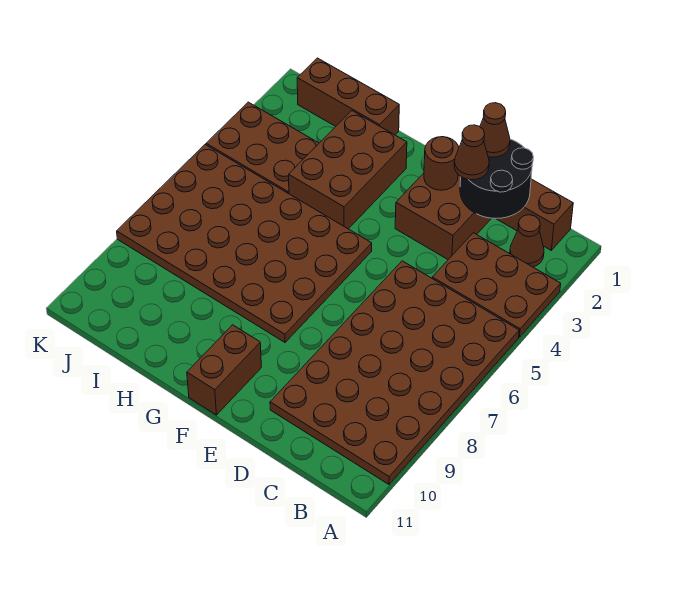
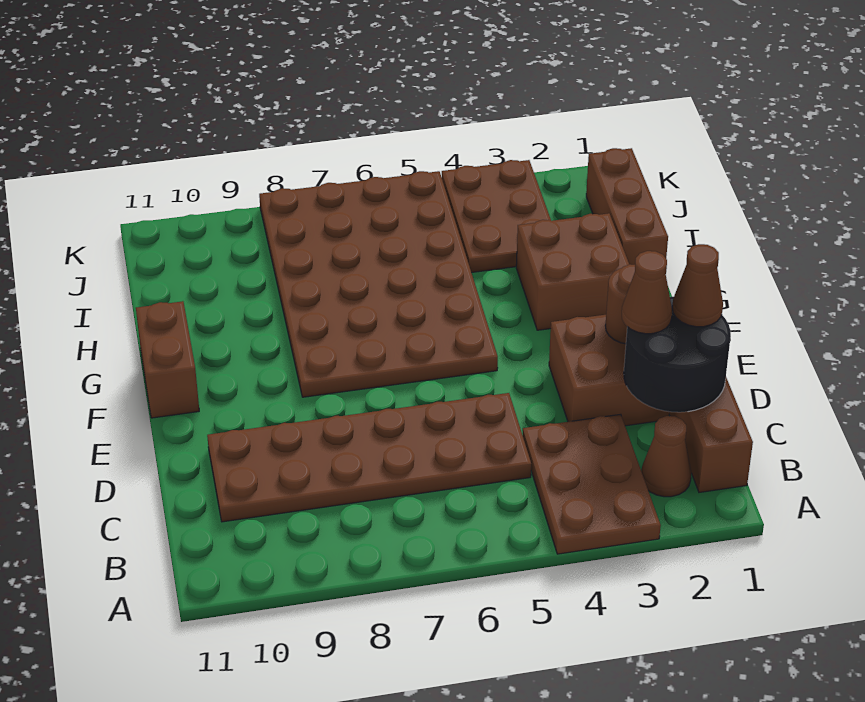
brown plate A5:D10 level 1 -> brown plate C5:D10 level 1
brown brick F10:F11 level 1 -> brown brick F11:G11 level 1
brown brick G2:H4 level 1 -> brown brick G2:H3 level 1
----------
[What to work on] For this step, transcribe all the material above exactly and drop the images.

[Written solution]
brown plate A5:D10 level 1 -> brown plate C5:D10 level 1
brown brick F10:F11 level 1 -> brown brick F11:G11 level 1
brown brick G2:H4 level 1 -> brown brick G2:H3 level 1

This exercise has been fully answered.